ACTIVITY ->
Filter the entries below, keeping only lines with "none".

* * * *

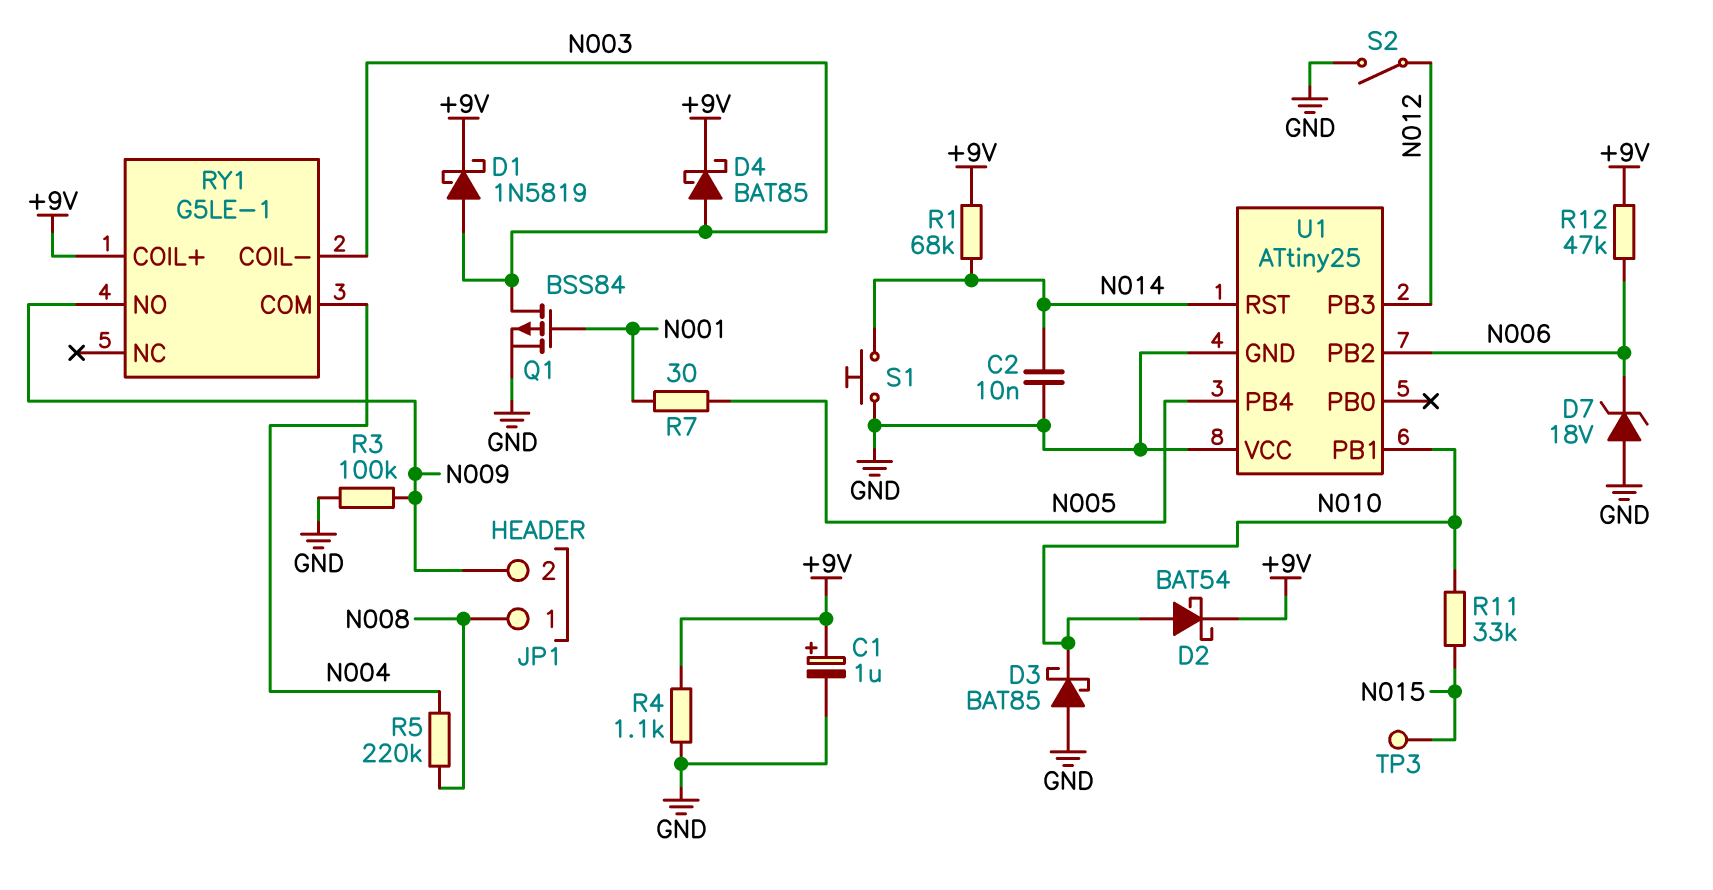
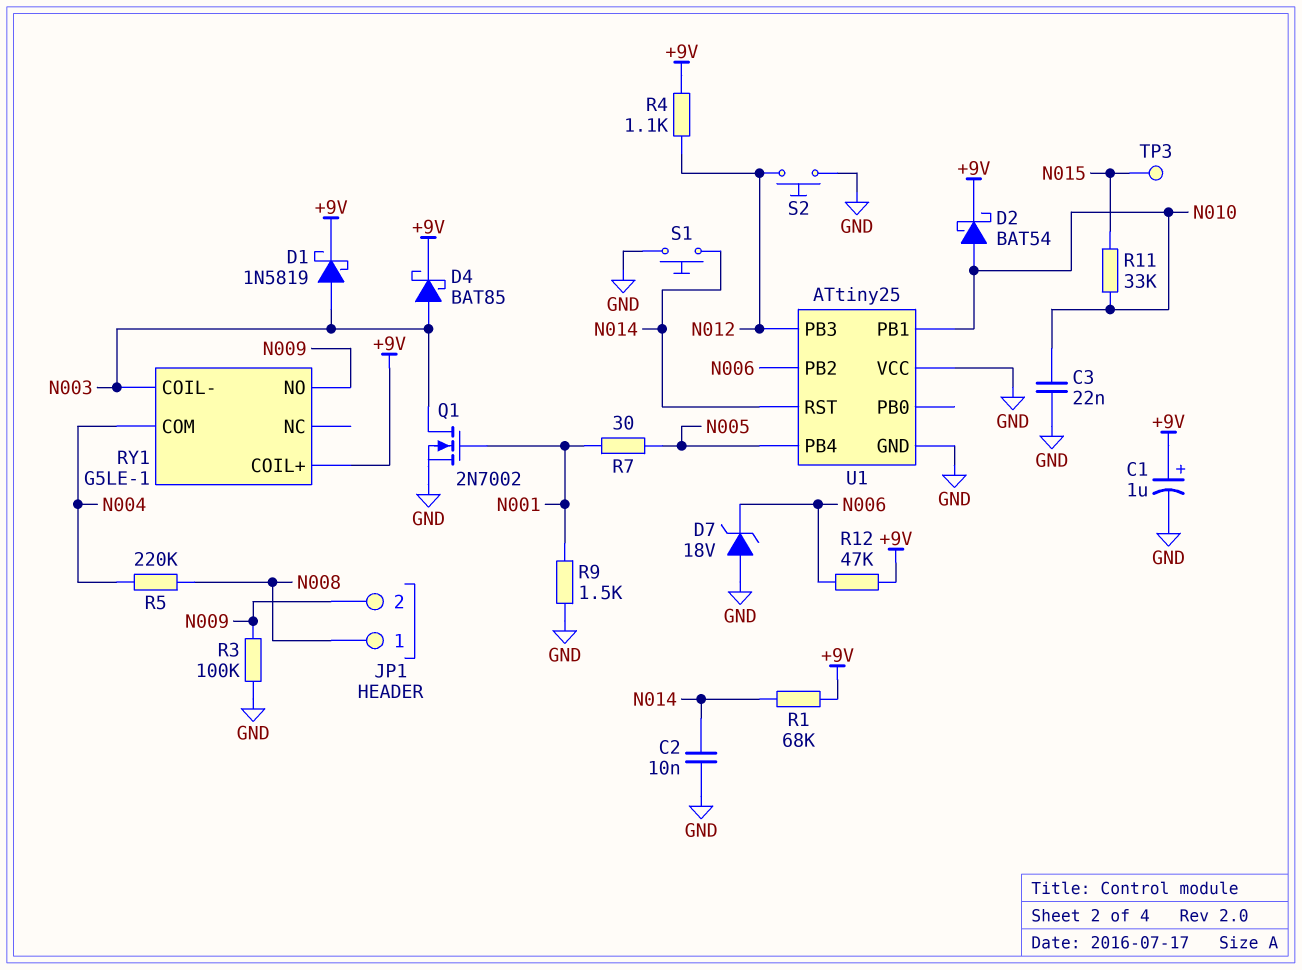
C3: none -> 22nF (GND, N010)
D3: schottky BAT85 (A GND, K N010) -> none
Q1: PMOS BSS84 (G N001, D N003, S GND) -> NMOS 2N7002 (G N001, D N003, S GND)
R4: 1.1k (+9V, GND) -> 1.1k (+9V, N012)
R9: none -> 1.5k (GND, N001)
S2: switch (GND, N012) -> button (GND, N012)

* * * *

OUTPUT FOR THIS TASK ->
C3: none -> 22nF (GND, N010)
D3: schottky BAT85 (A GND, K N010) -> none
R9: none -> 1.5k (GND, N001)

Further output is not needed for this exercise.